» Extracted information:
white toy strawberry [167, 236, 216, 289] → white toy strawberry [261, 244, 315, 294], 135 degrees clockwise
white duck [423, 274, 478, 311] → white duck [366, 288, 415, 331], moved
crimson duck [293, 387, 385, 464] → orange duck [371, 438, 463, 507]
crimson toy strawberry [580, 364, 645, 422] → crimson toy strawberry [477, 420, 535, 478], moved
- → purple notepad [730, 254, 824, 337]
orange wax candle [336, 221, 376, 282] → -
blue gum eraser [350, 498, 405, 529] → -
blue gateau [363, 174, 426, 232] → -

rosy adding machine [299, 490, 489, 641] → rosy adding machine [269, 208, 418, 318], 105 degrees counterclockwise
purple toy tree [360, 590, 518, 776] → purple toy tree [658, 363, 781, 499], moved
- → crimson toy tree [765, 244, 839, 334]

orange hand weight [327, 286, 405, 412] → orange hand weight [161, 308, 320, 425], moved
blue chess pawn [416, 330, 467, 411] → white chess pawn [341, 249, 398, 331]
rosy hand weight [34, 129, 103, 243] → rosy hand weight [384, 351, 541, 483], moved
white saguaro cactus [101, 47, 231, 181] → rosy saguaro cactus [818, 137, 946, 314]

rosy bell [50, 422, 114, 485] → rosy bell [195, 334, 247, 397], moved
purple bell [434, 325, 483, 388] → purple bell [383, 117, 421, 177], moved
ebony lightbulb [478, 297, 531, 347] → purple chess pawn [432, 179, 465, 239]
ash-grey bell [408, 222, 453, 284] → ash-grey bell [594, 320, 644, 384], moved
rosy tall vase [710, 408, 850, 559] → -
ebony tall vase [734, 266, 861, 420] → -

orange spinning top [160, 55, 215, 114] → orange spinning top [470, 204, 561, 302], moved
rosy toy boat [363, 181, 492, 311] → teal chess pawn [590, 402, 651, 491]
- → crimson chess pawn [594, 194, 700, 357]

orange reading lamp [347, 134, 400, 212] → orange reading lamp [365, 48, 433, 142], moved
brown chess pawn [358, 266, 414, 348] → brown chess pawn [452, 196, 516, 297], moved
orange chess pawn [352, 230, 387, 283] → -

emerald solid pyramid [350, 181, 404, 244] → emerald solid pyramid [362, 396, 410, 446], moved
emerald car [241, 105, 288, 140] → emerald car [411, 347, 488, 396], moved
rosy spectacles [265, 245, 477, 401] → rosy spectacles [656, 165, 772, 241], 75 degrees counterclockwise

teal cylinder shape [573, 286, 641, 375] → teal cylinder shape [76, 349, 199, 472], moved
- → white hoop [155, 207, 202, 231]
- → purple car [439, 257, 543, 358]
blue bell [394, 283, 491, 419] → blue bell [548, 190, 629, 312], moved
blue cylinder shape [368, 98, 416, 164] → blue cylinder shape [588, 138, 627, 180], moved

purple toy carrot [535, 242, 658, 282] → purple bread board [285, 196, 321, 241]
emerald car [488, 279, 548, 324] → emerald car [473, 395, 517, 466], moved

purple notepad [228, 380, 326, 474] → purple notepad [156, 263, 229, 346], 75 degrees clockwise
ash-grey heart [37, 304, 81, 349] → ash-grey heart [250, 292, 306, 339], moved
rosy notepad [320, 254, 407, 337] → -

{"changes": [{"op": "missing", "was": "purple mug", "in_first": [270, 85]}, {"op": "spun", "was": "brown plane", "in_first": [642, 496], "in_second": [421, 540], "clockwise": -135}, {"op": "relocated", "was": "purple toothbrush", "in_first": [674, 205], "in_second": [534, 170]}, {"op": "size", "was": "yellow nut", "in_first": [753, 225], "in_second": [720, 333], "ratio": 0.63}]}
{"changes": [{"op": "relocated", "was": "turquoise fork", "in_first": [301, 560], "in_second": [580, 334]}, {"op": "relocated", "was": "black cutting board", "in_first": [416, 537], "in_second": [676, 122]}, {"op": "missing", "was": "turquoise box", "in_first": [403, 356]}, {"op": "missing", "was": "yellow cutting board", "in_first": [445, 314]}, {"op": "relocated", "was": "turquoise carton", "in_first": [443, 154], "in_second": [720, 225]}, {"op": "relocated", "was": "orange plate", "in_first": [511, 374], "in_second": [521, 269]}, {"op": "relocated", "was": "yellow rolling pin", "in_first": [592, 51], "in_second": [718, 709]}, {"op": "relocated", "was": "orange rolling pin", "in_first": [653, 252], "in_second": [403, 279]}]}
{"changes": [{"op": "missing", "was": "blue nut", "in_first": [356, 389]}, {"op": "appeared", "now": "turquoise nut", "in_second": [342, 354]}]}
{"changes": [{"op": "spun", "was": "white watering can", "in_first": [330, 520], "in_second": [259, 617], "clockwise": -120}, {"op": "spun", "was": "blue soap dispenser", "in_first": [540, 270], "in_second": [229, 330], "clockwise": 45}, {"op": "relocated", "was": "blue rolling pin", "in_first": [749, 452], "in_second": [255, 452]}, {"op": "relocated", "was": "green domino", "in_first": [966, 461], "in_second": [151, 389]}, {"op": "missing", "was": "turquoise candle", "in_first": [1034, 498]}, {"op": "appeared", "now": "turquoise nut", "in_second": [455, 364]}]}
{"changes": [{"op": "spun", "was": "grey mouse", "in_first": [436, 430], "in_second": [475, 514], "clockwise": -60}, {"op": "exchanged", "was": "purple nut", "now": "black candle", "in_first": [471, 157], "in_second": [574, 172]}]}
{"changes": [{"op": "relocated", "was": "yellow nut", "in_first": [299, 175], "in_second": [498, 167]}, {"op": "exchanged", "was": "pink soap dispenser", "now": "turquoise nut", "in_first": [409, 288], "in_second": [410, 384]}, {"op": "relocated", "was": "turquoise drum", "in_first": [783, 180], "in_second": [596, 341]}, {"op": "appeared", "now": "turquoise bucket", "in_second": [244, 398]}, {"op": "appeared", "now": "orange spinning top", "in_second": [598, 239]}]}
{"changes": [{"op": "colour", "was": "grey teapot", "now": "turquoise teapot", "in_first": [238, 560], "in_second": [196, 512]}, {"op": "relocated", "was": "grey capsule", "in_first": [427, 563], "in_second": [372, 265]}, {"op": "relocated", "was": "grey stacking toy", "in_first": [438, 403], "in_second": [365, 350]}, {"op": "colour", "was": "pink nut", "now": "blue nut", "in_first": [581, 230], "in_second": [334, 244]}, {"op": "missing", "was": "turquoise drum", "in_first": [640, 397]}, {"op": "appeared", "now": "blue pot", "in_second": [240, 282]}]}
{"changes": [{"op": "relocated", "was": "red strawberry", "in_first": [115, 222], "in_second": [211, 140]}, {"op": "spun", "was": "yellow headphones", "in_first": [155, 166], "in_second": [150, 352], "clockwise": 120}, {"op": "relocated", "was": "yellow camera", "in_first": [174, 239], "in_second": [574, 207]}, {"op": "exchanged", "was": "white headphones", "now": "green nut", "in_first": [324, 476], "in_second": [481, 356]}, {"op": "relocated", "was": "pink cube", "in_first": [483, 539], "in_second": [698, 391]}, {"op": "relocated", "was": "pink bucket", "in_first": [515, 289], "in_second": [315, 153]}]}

» How to complete this task: All entries must be given again exactly.

» Exercise output:
white toy strawberry [167, 236, 216, 289] → white toy strawberry [261, 244, 315, 294], 135 degrees clockwise
white duck [423, 274, 478, 311] → white duck [366, 288, 415, 331], moved
crimson duck [293, 387, 385, 464] → orange duck [371, 438, 463, 507]
crimson toy strawberry [580, 364, 645, 422] → crimson toy strawberry [477, 420, 535, 478], moved
- → purple notepad [730, 254, 824, 337]
orange wax candle [336, 221, 376, 282] → -
blue gum eraser [350, 498, 405, 529] → -
blue gateau [363, 174, 426, 232] → -

rosy adding machine [299, 490, 489, 641] → rosy adding machine [269, 208, 418, 318], 105 degrees counterclockwise
purple toy tree [360, 590, 518, 776] → purple toy tree [658, 363, 781, 499], moved
- → crimson toy tree [765, 244, 839, 334]

orange hand weight [327, 286, 405, 412] → orange hand weight [161, 308, 320, 425], moved
blue chess pawn [416, 330, 467, 411] → white chess pawn [341, 249, 398, 331]
rosy hand weight [34, 129, 103, 243] → rosy hand weight [384, 351, 541, 483], moved
white saguaro cactus [101, 47, 231, 181] → rosy saguaro cactus [818, 137, 946, 314]

rosy bell [50, 422, 114, 485] → rosy bell [195, 334, 247, 397], moved
purple bell [434, 325, 483, 388] → purple bell [383, 117, 421, 177], moved
ebony lightbulb [478, 297, 531, 347] → purple chess pawn [432, 179, 465, 239]
ash-grey bell [408, 222, 453, 284] → ash-grey bell [594, 320, 644, 384], moved
rosy tall vase [710, 408, 850, 559] → -
ebony tall vase [734, 266, 861, 420] → -

orange spinning top [160, 55, 215, 114] → orange spinning top [470, 204, 561, 302], moved
rosy toy boat [363, 181, 492, 311] → teal chess pawn [590, 402, 651, 491]
- → crimson chess pawn [594, 194, 700, 357]

orange reading lamp [347, 134, 400, 212] → orange reading lamp [365, 48, 433, 142], moved
brown chess pawn [358, 266, 414, 348] → brown chess pawn [452, 196, 516, 297], moved
orange chess pawn [352, 230, 387, 283] → -

emerald solid pyramid [350, 181, 404, 244] → emerald solid pyramid [362, 396, 410, 446], moved
emerald car [241, 105, 288, 140] → emerald car [411, 347, 488, 396], moved
rosy spectacles [265, 245, 477, 401] → rosy spectacles [656, 165, 772, 241], 75 degrees counterclockwise

teal cylinder shape [573, 286, 641, 375] → teal cylinder shape [76, 349, 199, 472], moved
- → white hoop [155, 207, 202, 231]
- → purple car [439, 257, 543, 358]
blue bell [394, 283, 491, 419] → blue bell [548, 190, 629, 312], moved
blue cylinder shape [368, 98, 416, 164] → blue cylinder shape [588, 138, 627, 180], moved

purple toy carrot [535, 242, 658, 282] → purple bread board [285, 196, 321, 241]
emerald car [488, 279, 548, 324] → emerald car [473, 395, 517, 466], moved

purple notepad [228, 380, 326, 474] → purple notepad [156, 263, 229, 346], 75 degrees clockwise
ash-grey heart [37, 304, 81, 349] → ash-grey heart [250, 292, 306, 339], moved
rosy notepad [320, 254, 407, 337] → -

{"changes": [{"op": "missing", "was": "purple mug", "in_first": [270, 85]}, {"op": "spun", "was": "brown plane", "in_first": [642, 496], "in_second": [421, 540], "clockwise": -135}, {"op": "relocated", "was": "purple toothbrush", "in_first": [674, 205], "in_second": [534, 170]}, {"op": "size", "was": "yellow nut", "in_first": [753, 225], "in_second": [720, 333], "ratio": 0.63}]}
{"changes": [{"op": "relocated", "was": "turquoise fork", "in_first": [301, 560], "in_second": [580, 334]}, {"op": "relocated", "was": "black cutting board", "in_first": [416, 537], "in_second": [676, 122]}, {"op": "missing", "was": "turquoise box", "in_first": [403, 356]}, {"op": "missing", "was": "yellow cutting board", "in_first": [445, 314]}, {"op": "relocated", "was": "turquoise carton", "in_first": [443, 154], "in_second": [720, 225]}, {"op": "relocated", "was": "orange plate", "in_first": [511, 374], "in_second": [521, 269]}, {"op": "relocated", "was": "yellow rolling pin", "in_first": [592, 51], "in_second": [718, 709]}, {"op": "relocated", "was": "orange rolling pin", "in_first": [653, 252], "in_second": [403, 279]}]}
{"changes": [{"op": "missing", "was": "blue nut", "in_first": [356, 389]}, {"op": "appeared", "now": "turquoise nut", "in_second": [342, 354]}]}
{"changes": [{"op": "spun", "was": "white watering can", "in_first": [330, 520], "in_second": [259, 617], "clockwise": -120}, {"op": "spun", "was": "blue soap dispenser", "in_first": [540, 270], "in_second": [229, 330], "clockwise": 45}, {"op": "relocated", "was": "blue rolling pin", "in_first": [749, 452], "in_second": [255, 452]}, {"op": "relocated", "was": "green domino", "in_first": [966, 461], "in_second": [151, 389]}, {"op": "missing", "was": "turquoise candle", "in_first": [1034, 498]}, {"op": "appeared", "now": "turquoise nut", "in_second": [455, 364]}]}
{"changes": [{"op": "spun", "was": "grey mouse", "in_first": [436, 430], "in_second": [475, 514], "clockwise": -60}, {"op": "exchanged", "was": "purple nut", "now": "black candle", "in_first": [471, 157], "in_second": [574, 172]}]}
{"changes": [{"op": "relocated", "was": "yellow nut", "in_first": [299, 175], "in_second": [498, 167]}, {"op": "exchanged", "was": "pink soap dispenser", "now": "turquoise nut", "in_first": [409, 288], "in_second": [410, 384]}, {"op": "relocated", "was": "turquoise drum", "in_first": [783, 180], "in_second": [596, 341]}, {"op": "appeared", "now": "turquoise bucket", "in_second": [244, 398]}, {"op": "appeared", "now": "orange spinning top", "in_second": [598, 239]}]}
{"changes": [{"op": "colour", "was": "grey teapot", "now": "turquoise teapot", "in_first": [238, 560], "in_second": [196, 512]}, {"op": "relocated", "was": "grey capsule", "in_first": [427, 563], "in_second": [372, 265]}, {"op": "relocated", "was": "grey stacking toy", "in_first": [438, 403], "in_second": [365, 350]}, {"op": "colour", "was": "pink nut", "now": "blue nut", "in_first": [581, 230], "in_second": [334, 244]}, {"op": "missing", "was": "turquoise drum", "in_first": [640, 397]}, {"op": "appeared", "now": "blue pot", "in_second": [240, 282]}]}
{"changes": [{"op": "relocated", "was": "red strawberry", "in_first": [115, 222], "in_second": [211, 140]}, {"op": "spun", "was": "yellow headphones", "in_first": [155, 166], "in_second": [150, 352], "clockwise": 120}, {"op": "relocated", "was": "yellow camera", "in_first": [174, 239], "in_second": [574, 207]}, {"op": "exchanged", "was": "white headphones", "now": "green nut", "in_first": [324, 476], "in_second": [481, 356]}, {"op": "relocated", "was": "pink cube", "in_first": [483, 539], "in_second": [698, 391]}, {"op": "relocated", "was": "pink bucket", "in_first": [515, 289], "in_second": [315, 153]}]}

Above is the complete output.